• **DATASET RECORDS**
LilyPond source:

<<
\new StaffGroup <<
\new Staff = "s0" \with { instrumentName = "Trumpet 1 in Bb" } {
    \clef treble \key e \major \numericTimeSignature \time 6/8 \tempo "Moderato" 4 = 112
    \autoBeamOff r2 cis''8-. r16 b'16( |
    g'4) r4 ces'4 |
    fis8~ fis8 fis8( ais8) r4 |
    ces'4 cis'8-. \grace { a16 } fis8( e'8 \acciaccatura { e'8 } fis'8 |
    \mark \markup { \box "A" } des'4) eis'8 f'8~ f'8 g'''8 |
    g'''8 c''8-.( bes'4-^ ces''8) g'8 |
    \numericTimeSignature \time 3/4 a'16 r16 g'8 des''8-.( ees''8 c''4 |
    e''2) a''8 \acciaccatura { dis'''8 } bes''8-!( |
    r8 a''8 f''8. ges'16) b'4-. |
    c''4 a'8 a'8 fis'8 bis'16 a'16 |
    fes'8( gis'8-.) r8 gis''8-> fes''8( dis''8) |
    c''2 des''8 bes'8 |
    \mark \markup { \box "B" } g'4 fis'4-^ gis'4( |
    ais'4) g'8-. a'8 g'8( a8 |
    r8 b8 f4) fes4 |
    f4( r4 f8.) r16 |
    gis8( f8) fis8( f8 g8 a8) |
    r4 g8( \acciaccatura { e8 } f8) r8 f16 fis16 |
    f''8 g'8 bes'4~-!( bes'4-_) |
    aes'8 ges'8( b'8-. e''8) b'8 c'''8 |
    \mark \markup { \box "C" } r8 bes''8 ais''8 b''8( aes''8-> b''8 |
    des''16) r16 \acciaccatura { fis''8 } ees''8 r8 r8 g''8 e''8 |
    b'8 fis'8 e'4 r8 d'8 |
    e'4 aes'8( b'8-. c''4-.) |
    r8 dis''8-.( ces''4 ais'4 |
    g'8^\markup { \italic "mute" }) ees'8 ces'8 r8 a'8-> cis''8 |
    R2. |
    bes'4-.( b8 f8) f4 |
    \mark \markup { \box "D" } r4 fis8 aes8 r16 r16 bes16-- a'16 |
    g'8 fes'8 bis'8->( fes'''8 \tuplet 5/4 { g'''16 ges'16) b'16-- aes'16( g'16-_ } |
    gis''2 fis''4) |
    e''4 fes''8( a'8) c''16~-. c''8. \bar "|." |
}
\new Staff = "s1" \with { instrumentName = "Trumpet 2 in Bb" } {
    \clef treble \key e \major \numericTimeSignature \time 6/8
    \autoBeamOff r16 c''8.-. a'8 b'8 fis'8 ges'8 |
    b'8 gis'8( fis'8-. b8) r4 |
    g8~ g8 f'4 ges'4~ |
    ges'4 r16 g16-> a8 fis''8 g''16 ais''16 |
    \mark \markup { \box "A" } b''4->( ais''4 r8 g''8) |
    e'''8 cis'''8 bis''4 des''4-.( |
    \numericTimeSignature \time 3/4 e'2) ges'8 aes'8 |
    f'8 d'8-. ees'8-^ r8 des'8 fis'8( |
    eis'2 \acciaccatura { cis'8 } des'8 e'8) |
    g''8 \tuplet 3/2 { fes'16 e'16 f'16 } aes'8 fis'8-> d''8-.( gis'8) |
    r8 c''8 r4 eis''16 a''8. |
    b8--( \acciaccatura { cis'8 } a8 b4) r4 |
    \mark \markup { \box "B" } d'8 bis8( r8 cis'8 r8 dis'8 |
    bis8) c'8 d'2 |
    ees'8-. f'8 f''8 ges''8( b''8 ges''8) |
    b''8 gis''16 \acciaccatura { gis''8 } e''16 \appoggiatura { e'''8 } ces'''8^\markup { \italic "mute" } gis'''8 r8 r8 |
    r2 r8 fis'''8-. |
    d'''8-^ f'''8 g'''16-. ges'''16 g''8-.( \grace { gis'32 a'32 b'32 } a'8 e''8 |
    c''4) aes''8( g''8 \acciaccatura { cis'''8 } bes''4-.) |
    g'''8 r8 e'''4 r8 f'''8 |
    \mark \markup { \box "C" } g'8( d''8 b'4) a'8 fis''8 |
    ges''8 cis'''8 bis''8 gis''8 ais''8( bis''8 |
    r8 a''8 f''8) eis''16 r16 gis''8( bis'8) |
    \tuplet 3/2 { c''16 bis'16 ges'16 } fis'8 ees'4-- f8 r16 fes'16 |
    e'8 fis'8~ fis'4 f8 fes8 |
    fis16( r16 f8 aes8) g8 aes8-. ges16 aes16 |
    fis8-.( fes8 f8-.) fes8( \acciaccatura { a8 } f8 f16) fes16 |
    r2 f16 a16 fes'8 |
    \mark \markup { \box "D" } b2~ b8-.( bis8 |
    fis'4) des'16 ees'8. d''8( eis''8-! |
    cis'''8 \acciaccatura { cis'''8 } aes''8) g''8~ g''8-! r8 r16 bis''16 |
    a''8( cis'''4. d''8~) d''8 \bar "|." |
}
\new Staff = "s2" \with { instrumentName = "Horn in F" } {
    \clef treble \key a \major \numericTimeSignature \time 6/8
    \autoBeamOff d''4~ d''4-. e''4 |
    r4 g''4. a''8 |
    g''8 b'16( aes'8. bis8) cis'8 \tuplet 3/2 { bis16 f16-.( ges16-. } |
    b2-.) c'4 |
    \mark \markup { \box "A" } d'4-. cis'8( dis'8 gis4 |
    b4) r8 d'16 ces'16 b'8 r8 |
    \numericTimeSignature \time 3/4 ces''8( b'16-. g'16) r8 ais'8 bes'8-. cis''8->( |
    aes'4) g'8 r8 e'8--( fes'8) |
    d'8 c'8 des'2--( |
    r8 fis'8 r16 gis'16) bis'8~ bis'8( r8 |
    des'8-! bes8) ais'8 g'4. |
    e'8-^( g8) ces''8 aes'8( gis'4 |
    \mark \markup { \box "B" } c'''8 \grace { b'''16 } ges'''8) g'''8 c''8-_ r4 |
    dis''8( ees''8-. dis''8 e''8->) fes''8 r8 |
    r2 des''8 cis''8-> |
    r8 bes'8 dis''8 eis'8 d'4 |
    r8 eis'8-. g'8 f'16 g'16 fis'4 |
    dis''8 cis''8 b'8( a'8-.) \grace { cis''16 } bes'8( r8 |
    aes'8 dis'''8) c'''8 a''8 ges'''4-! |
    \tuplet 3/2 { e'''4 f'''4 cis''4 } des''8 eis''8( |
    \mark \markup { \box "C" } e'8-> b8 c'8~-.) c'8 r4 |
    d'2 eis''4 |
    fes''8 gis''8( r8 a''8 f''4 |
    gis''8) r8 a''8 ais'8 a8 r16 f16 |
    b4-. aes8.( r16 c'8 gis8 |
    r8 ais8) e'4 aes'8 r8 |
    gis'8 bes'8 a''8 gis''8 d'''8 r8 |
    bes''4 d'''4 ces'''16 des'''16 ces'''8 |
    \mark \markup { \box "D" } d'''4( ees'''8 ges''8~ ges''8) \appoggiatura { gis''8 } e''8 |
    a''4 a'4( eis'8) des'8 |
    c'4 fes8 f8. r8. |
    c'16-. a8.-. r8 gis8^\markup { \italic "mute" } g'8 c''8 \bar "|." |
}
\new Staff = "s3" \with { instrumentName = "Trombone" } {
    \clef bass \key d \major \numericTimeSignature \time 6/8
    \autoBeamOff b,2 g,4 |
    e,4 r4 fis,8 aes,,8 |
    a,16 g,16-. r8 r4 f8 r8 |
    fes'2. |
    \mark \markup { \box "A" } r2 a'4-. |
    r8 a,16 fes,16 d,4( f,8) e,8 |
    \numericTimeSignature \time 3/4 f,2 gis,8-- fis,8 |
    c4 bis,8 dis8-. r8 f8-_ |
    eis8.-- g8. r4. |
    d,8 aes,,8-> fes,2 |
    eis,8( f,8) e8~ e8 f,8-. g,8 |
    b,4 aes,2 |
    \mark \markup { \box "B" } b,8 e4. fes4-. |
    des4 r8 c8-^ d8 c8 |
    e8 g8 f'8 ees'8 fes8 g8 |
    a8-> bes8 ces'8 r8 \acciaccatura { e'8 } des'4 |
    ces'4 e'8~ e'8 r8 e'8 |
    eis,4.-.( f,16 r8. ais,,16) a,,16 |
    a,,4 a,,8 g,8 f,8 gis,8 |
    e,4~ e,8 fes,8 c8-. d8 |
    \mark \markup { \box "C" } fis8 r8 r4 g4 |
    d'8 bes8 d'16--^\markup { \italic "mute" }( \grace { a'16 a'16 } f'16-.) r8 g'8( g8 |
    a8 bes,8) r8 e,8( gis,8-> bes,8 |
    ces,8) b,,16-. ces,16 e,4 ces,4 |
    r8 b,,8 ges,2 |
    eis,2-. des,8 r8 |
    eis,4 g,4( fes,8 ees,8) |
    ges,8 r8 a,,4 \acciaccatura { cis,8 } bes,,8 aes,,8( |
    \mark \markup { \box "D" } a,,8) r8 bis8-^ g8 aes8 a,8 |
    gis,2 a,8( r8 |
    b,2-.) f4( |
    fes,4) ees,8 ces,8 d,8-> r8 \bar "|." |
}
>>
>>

• **TASK DETAILS**
Please pull out every line of the items above that contains the word "italic".

• **RESULT OF THIS EXERCISE**
    g'8^\markup { \italic "mute" }) ees'8 ces'8 r8 a'8-> cis''8 |
    b''8 gis''16 \acciaccatura { gis''8 } e''16 \appoggiatura { e'''8 } ces'''8^\markup { \italic "mute" } gis'''8 r8 r8 |
    c'16-. a8.-. r8 gis8^\markup { \italic "mute" } g'8 c''8 \bar "|." |
    d'8 bes8 d'16--^\markup { \italic "mute" }( \grace { a'16 a'16 } f'16-.) r8 g'8( g8 |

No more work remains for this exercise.